WHAT NEEDS TO BE DONE
Retype the listing exactly; omit pictures.

=== Begin Enclosure ===

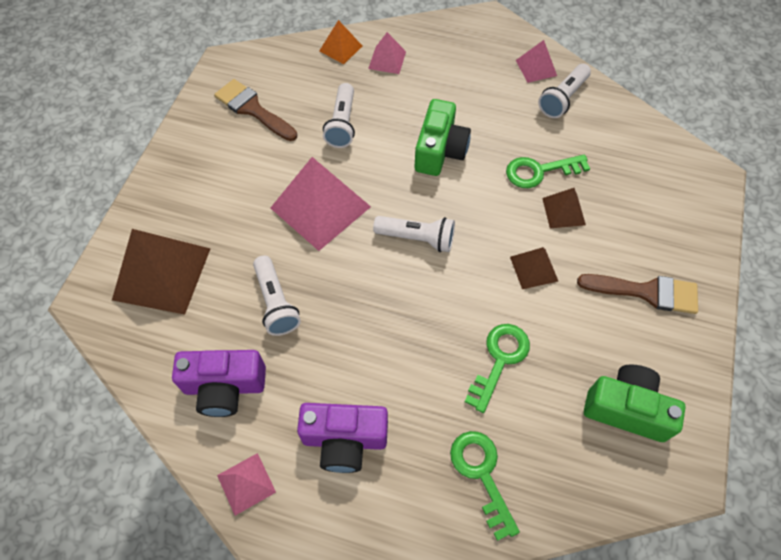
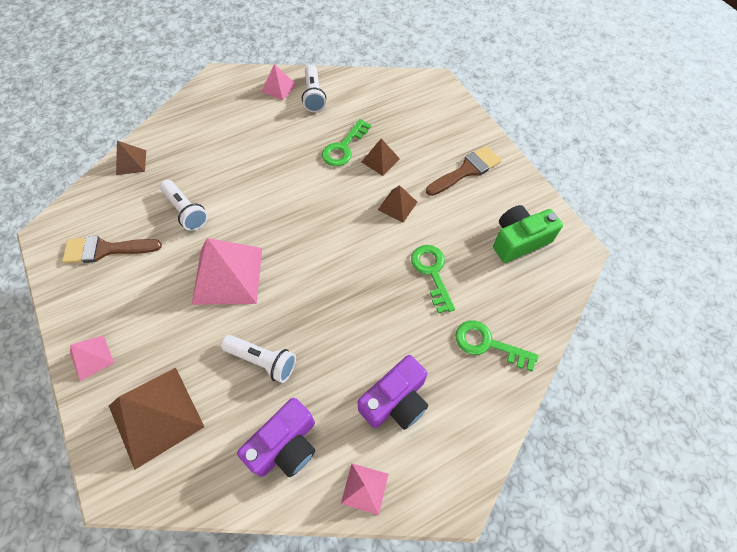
camera: 45 degrees left, 0 degrees up
(340, 48) = (131, 162): orange pyramid -> brown pyramid
(387, 60) = (174, 147): pink pyramid -> pink pyramid (92, 357)
(417, 238) = (312, 243): white flashlight -> none
(440, 151) = (271, 179): green camera -> none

=== End Enclosure ===

WRITTEN RESPONSE
camera: 45 degrees left, 0 degrees up
(340, 48) = (131, 162): orange pyramid -> brown pyramid
(387, 60) = (174, 147): pink pyramid -> pink pyramid (92, 357)
(417, 238) = (312, 243): white flashlight -> none
(440, 151) = (271, 179): green camera -> none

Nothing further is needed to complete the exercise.